*WORK TO BE COMPLETED*:
Print the data once more, exactly as given. Drop the pictures.

[[ DATA SHOWN, beginning ]]

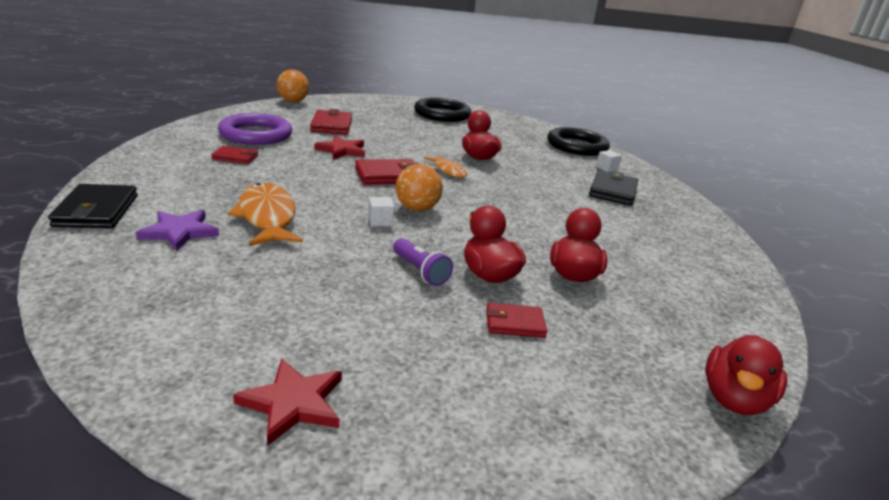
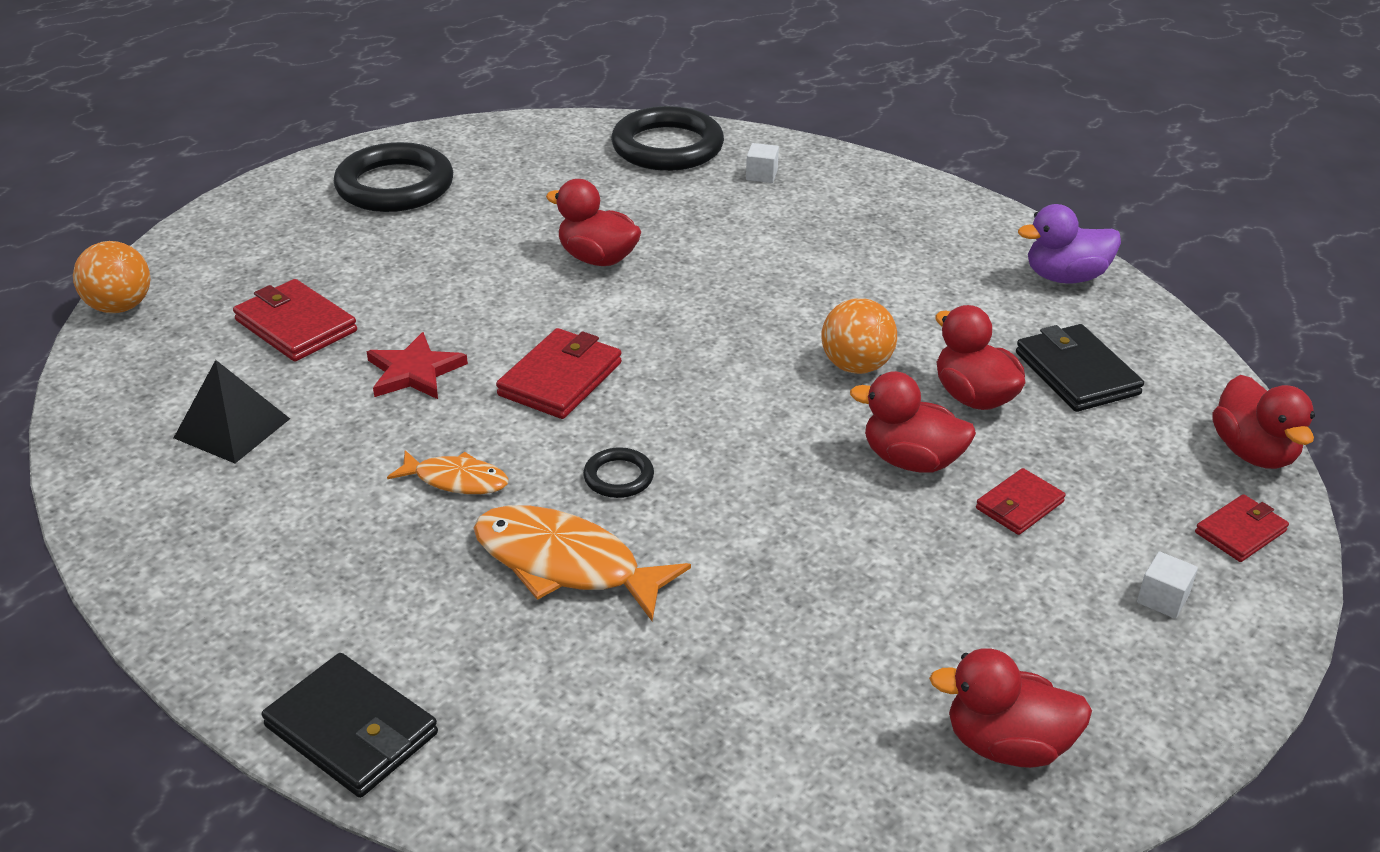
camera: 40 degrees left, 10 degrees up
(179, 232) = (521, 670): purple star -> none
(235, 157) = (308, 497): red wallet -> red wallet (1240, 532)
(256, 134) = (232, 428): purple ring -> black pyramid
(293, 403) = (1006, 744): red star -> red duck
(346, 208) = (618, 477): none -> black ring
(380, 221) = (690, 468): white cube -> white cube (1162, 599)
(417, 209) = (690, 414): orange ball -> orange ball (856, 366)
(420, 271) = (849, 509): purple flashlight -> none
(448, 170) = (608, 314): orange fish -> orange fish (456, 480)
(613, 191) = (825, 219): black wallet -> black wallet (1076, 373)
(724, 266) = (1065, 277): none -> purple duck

[[ DATA SHOWN, end ]]

*RESULT BELOW*:
camera: 40 degrees left, 10 degrees up
(179, 232) = (521, 670): purple star -> none
(235, 157) = (308, 497): red wallet -> red wallet (1240, 532)
(256, 134) = (232, 428): purple ring -> black pyramid
(293, 403) = (1006, 744): red star -> red duck
(346, 208) = (618, 477): none -> black ring
(380, 221) = (690, 468): white cube -> white cube (1162, 599)
(417, 209) = (690, 414): orange ball -> orange ball (856, 366)
(420, 271) = (849, 509): purple flashlight -> none
(448, 170) = (608, 314): orange fish -> orange fish (456, 480)
(613, 191) = (825, 219): black wallet -> black wallet (1076, 373)
(724, 266) = (1065, 277): none -> purple duck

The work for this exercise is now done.